Two lines in the data below mark the range: the one with "grey egg: 1 -> 3" and the one with "pink rolling pin: 0 -> 1". Return both, along with every line between them, exactly.

[Dataset records]
::::::::

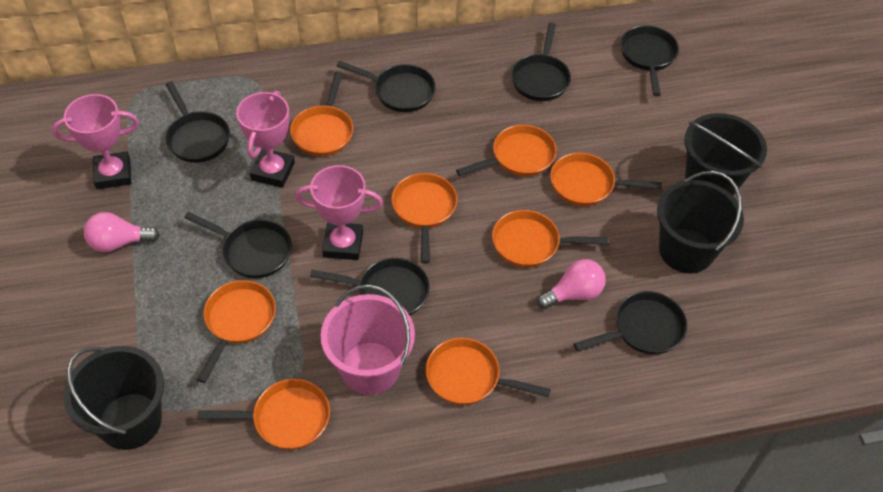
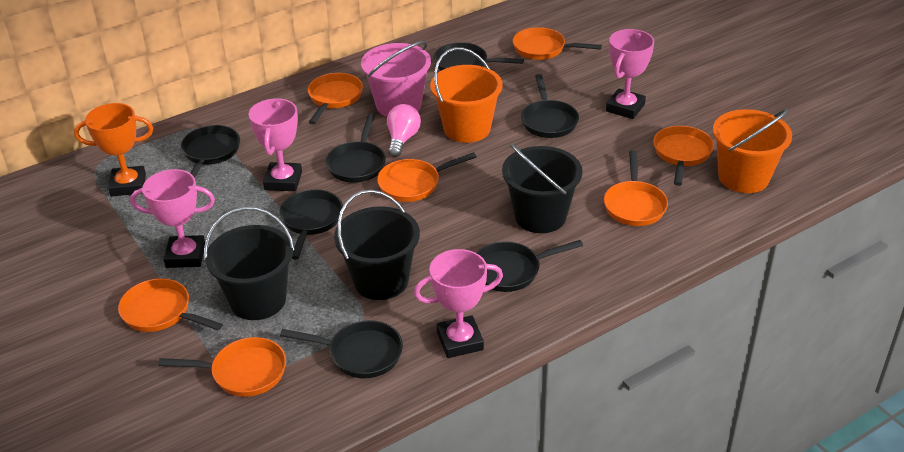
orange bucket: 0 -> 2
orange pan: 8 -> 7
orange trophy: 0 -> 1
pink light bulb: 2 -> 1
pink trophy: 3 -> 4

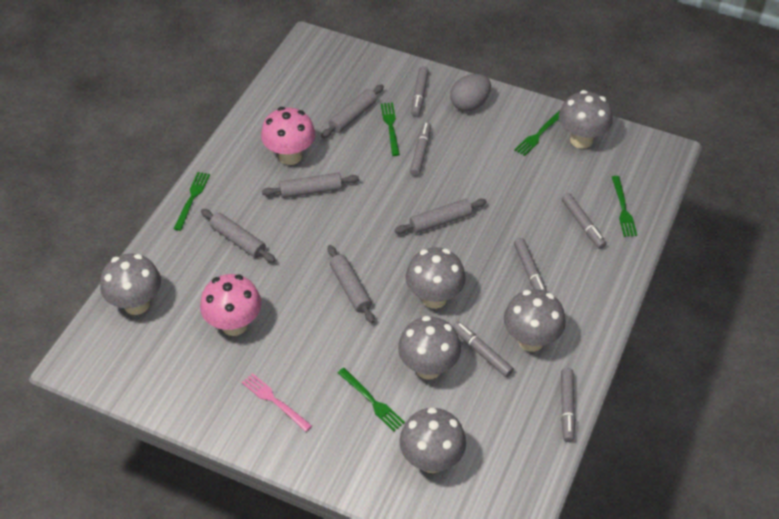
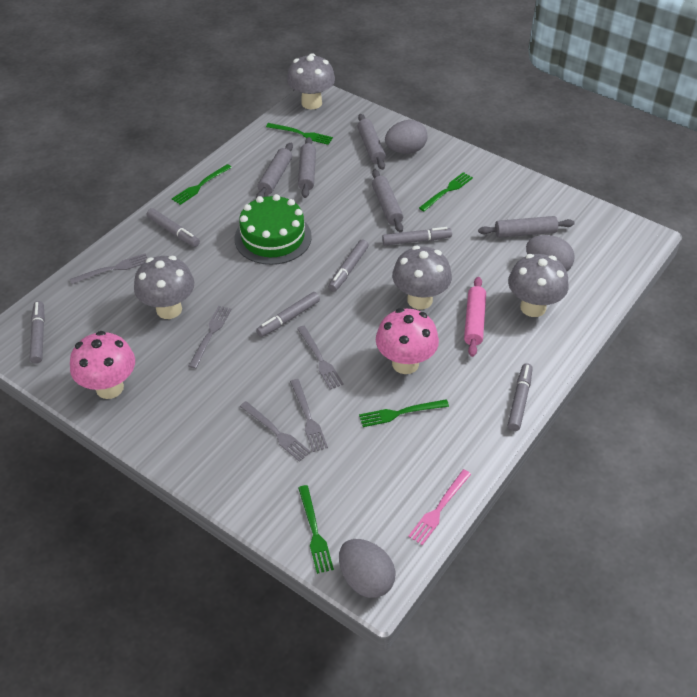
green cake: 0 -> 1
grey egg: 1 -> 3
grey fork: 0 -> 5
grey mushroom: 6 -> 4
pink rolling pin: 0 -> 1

::::::::

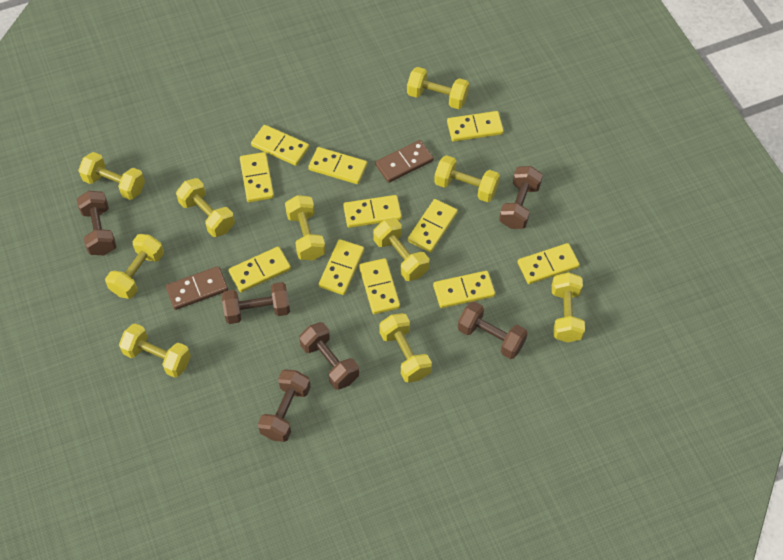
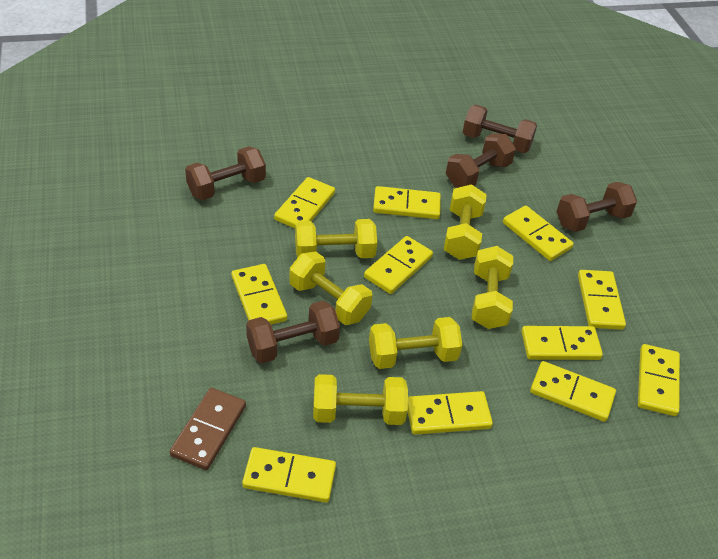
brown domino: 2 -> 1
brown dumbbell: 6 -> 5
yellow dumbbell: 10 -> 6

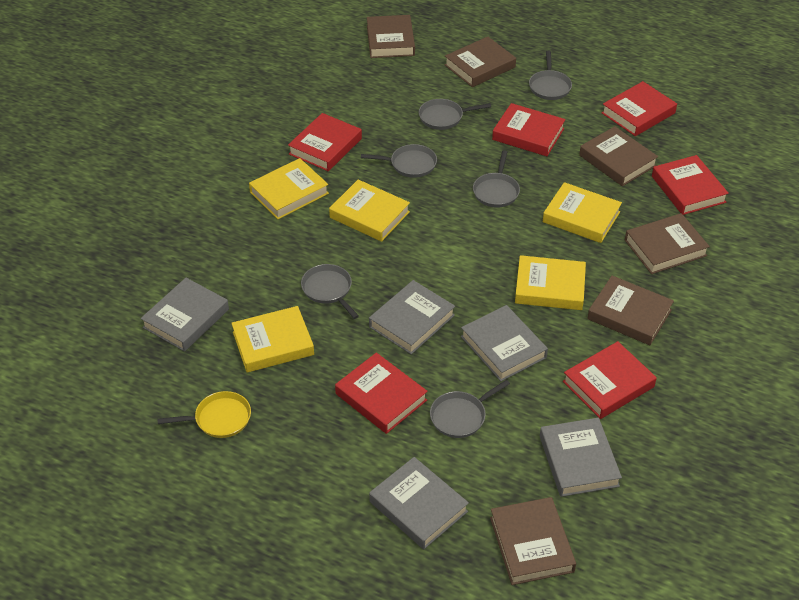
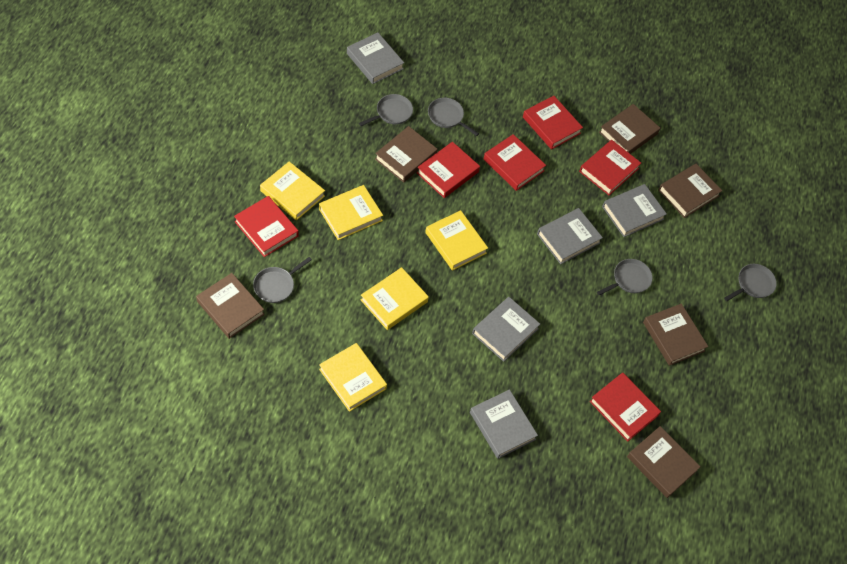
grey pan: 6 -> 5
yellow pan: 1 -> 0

::::::::

[Completed exercise]
grey egg: 1 -> 3
grey fork: 0 -> 5
grey mushroom: 6 -> 4
pink rolling pin: 0 -> 1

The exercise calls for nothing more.